● **EXERCISE OBJECTIVE**
Without its pictures, the listing below is to be transcribed exactly.

● **SOURCE MATERIAL**
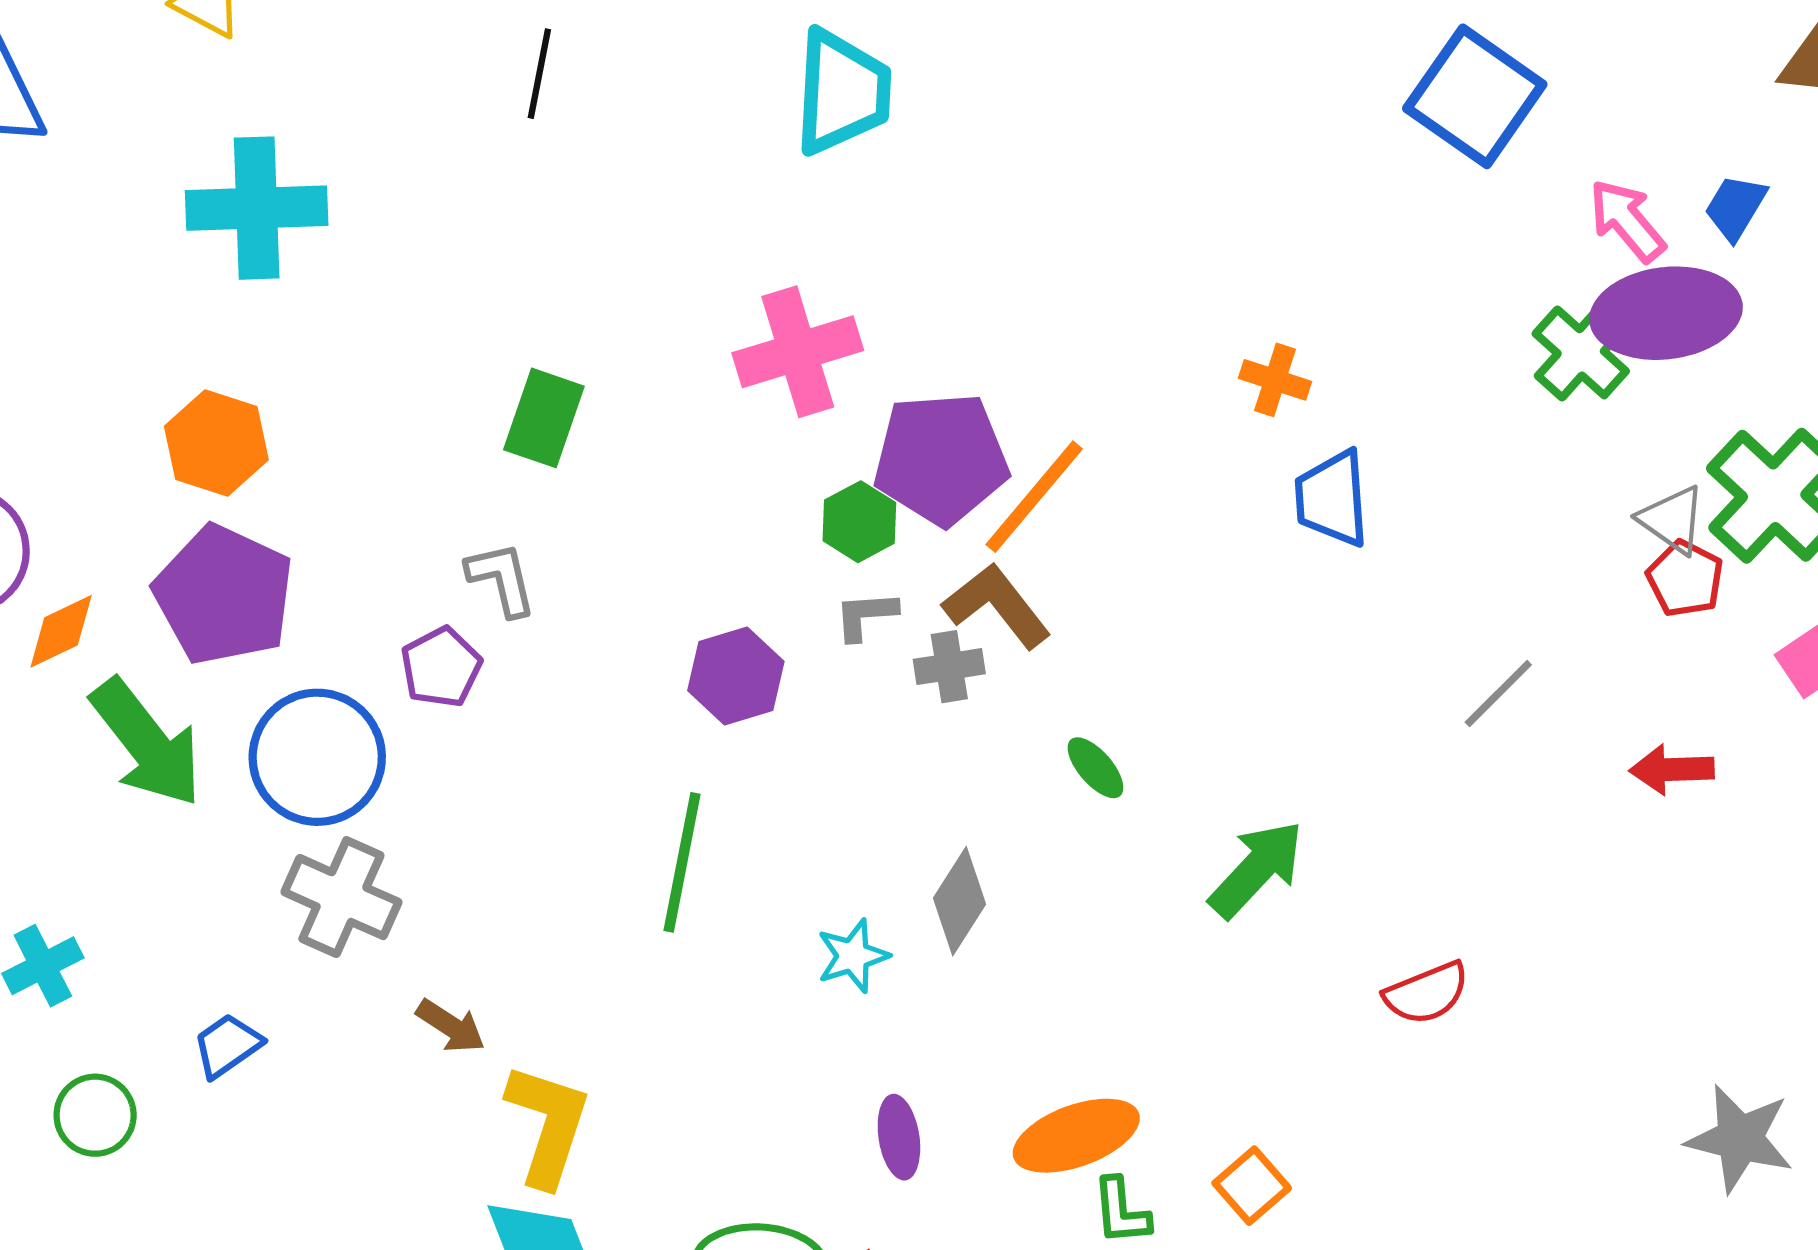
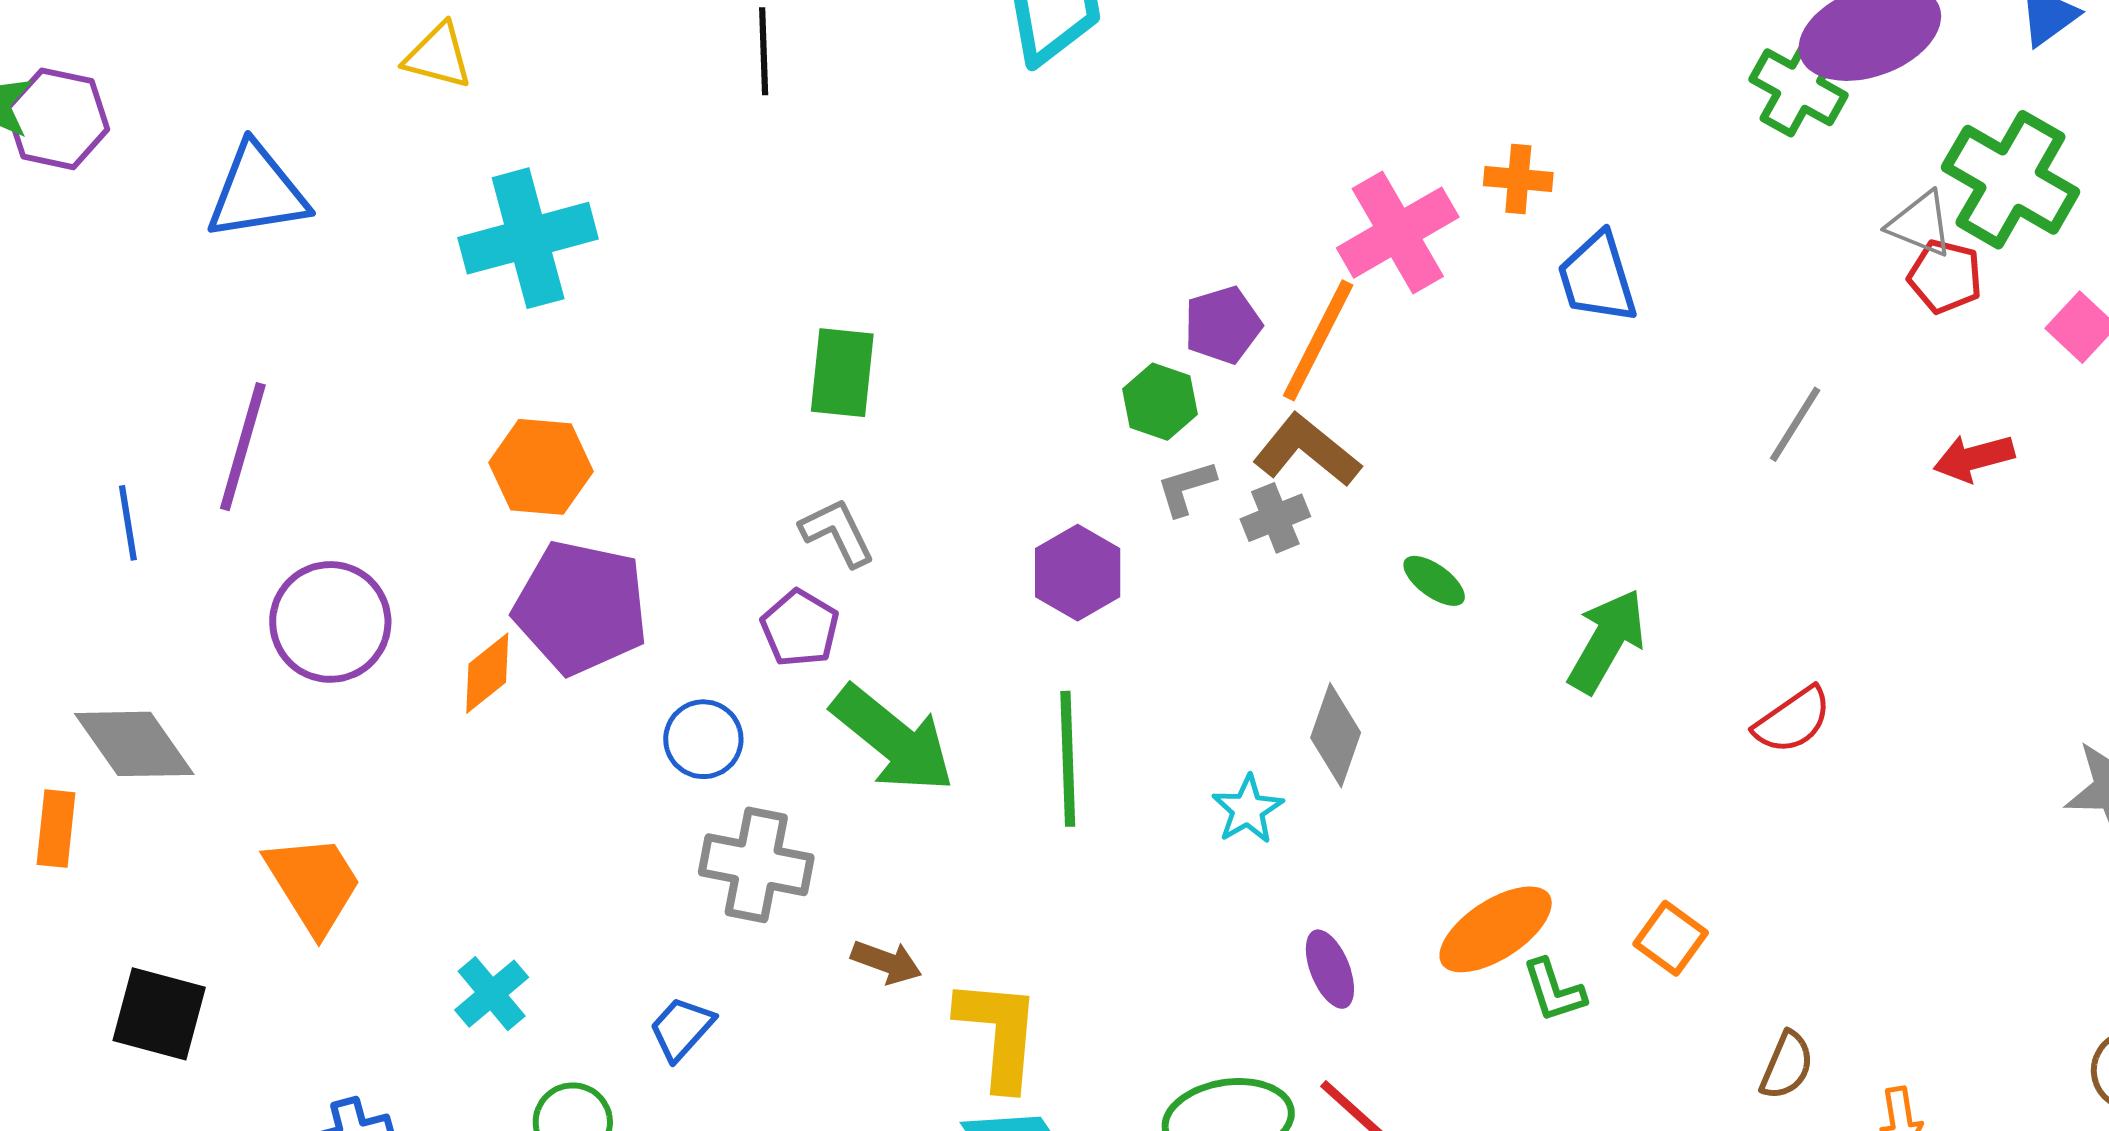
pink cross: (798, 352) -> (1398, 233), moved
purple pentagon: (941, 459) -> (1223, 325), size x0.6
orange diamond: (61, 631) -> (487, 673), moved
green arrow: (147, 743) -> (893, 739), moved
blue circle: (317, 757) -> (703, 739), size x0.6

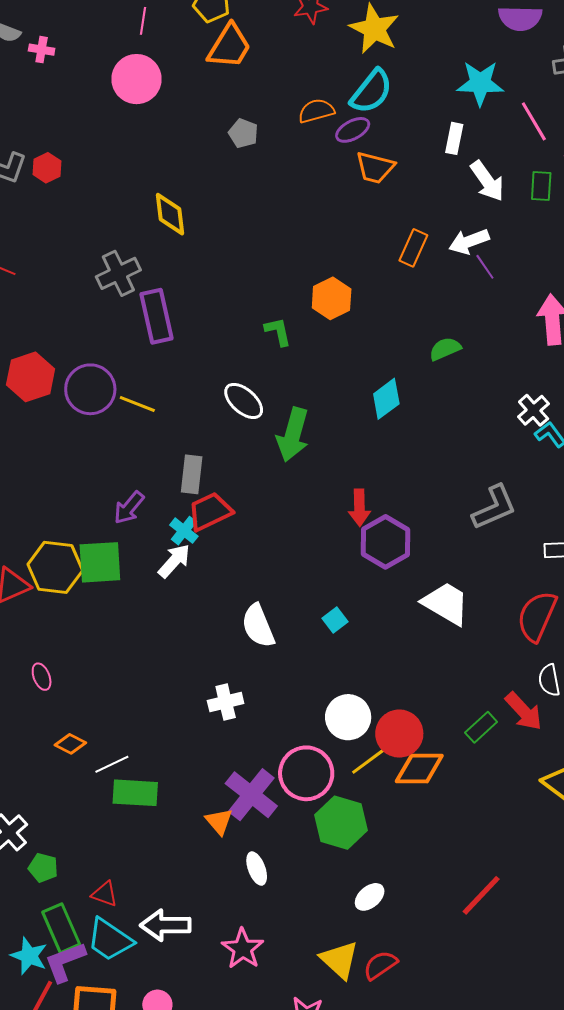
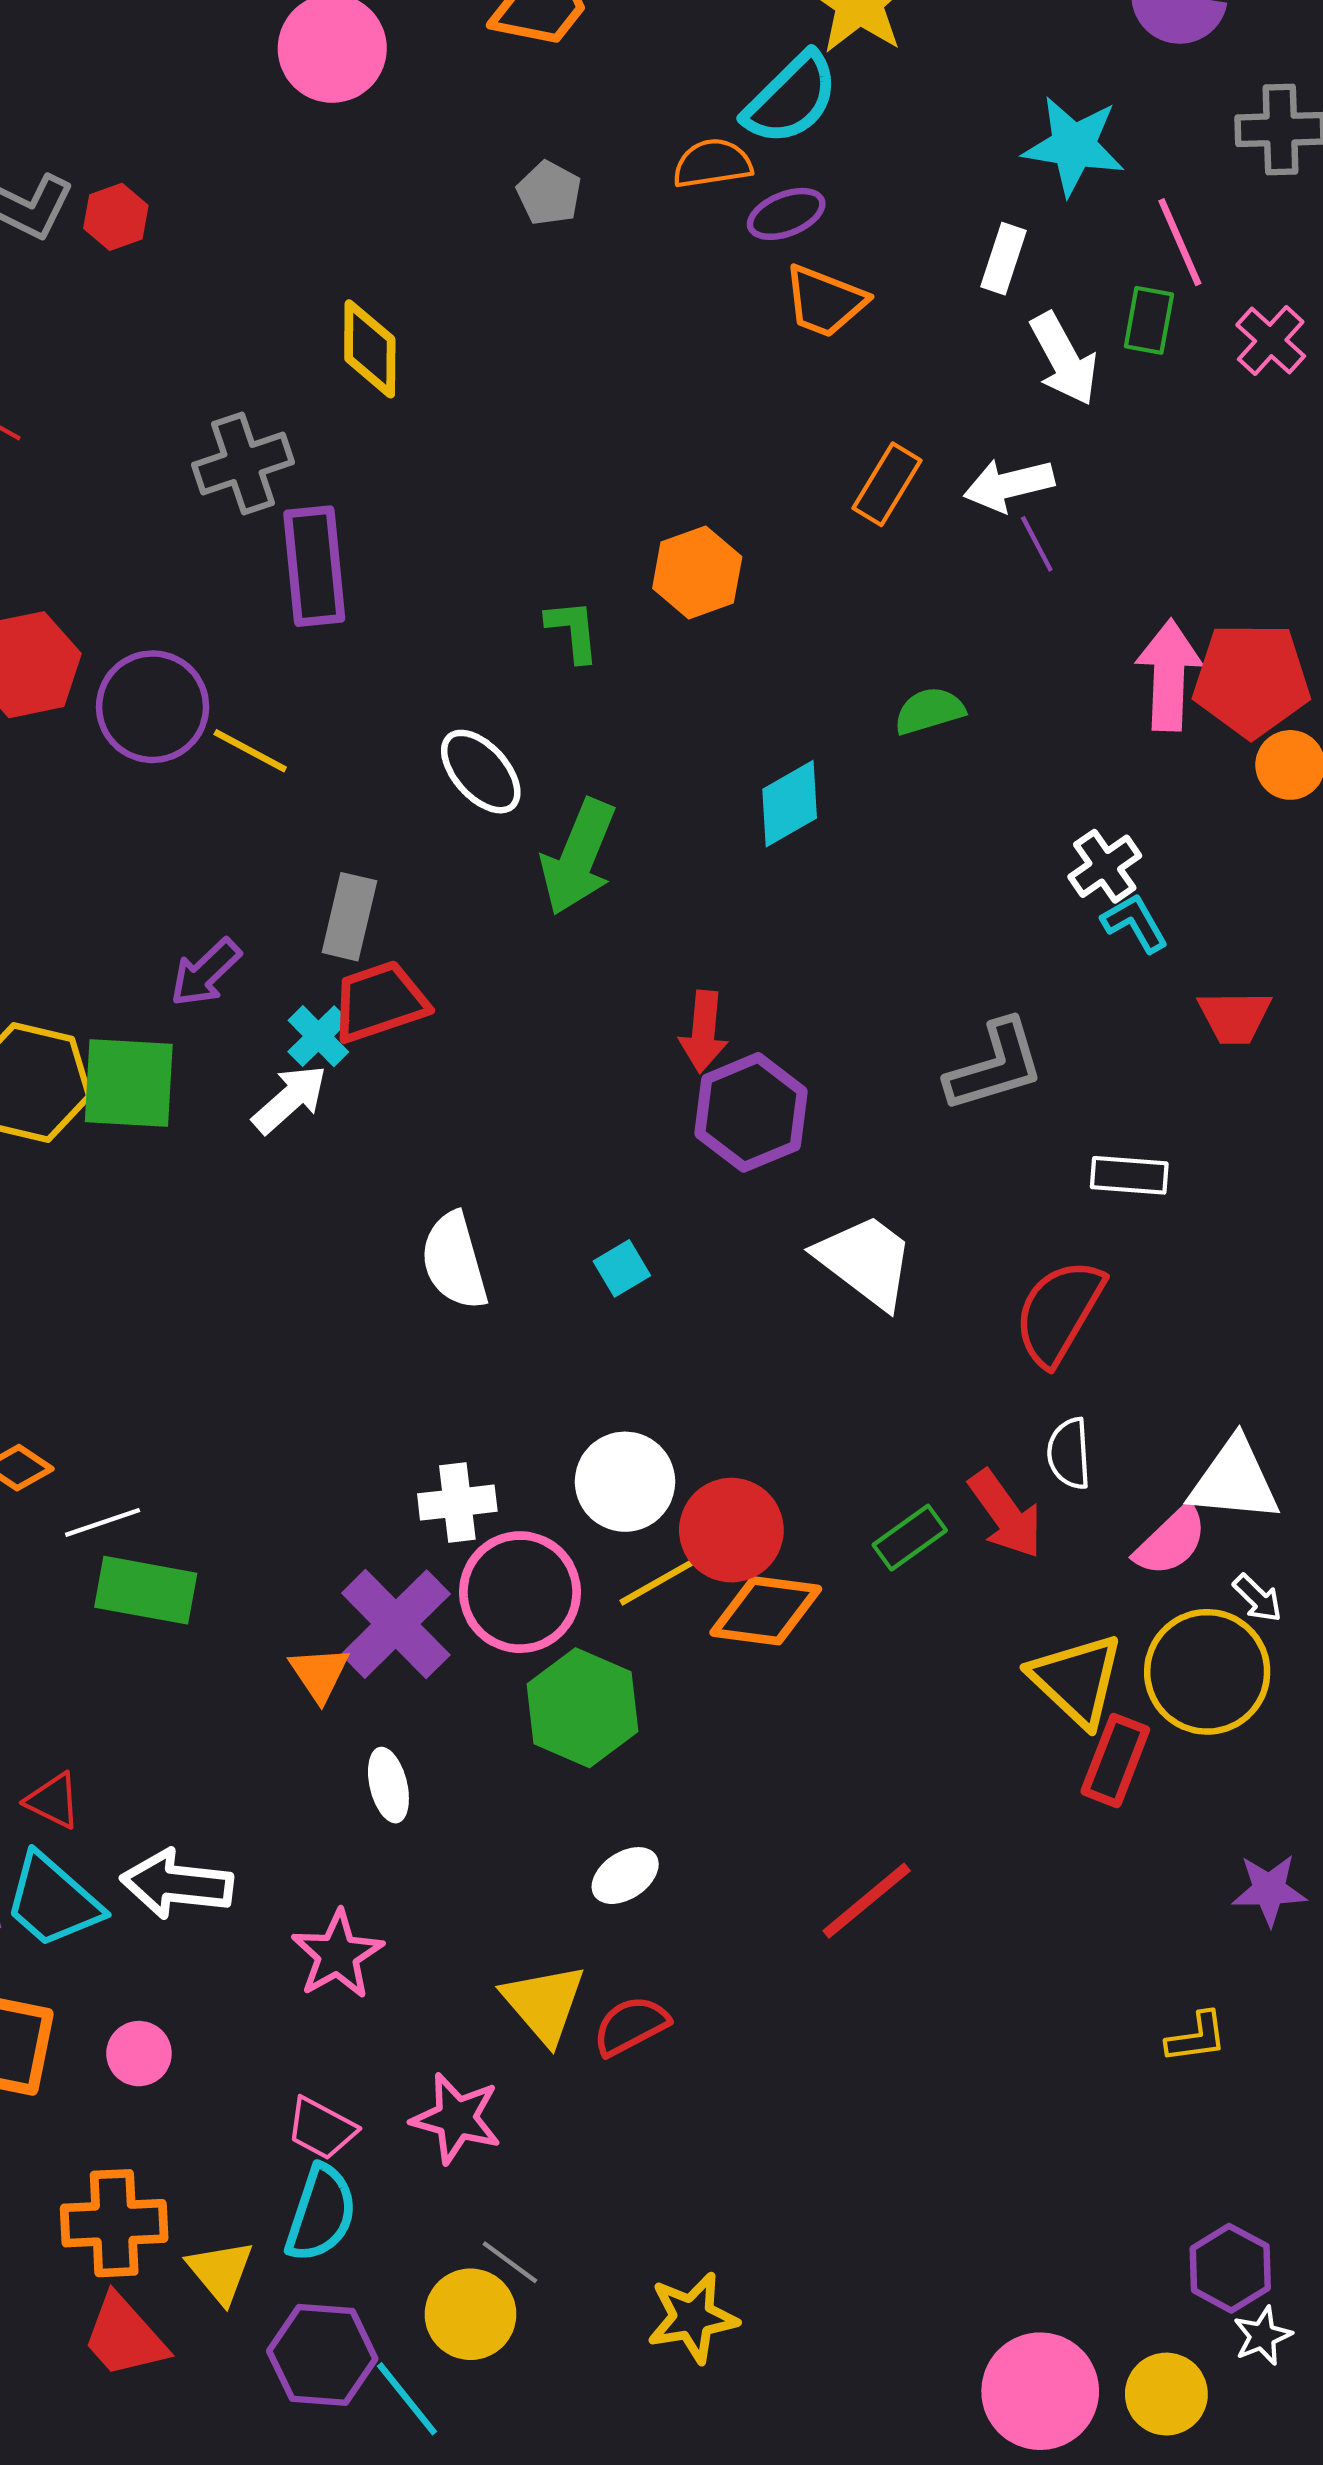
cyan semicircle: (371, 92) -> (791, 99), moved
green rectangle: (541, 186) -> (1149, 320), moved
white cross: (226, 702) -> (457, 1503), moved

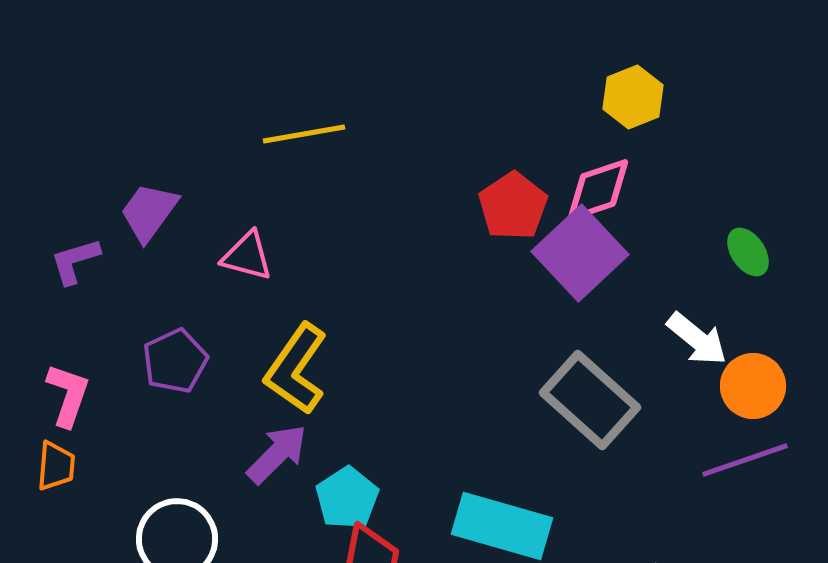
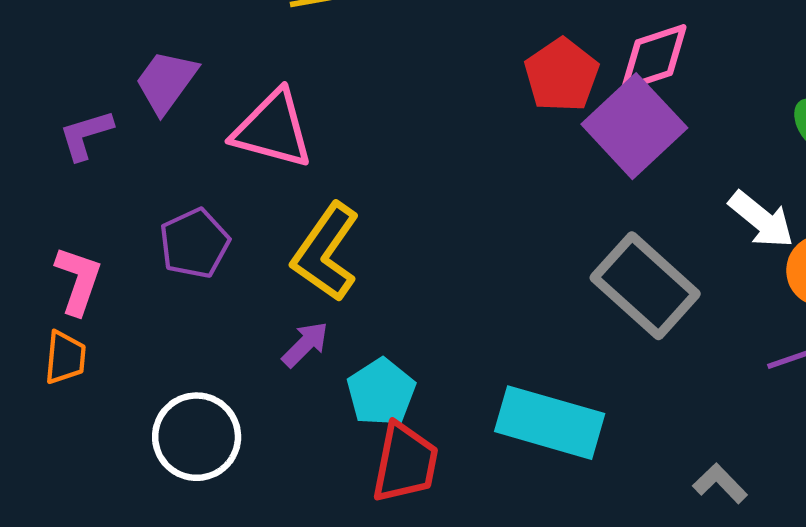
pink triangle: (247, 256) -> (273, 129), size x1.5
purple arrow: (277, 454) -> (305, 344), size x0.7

● **YOUR SOLUTION**
pink cross: (798, 352) -> (1398, 233), moved
purple pentagon: (941, 459) -> (1223, 325), size x0.6
orange diamond: (61, 631) -> (487, 673), moved
green arrow: (147, 743) -> (893, 739), moved
blue circle: (317, 757) -> (703, 739), size x0.6

cyan semicircle: (371, 92) -> (791, 99), moved
green rectangle: (541, 186) -> (1149, 320), moved
white cross: (226, 702) -> (457, 1503), moved

pink triangle: (247, 256) -> (273, 129), size x1.5
purple arrow: (277, 454) -> (305, 344), size x0.7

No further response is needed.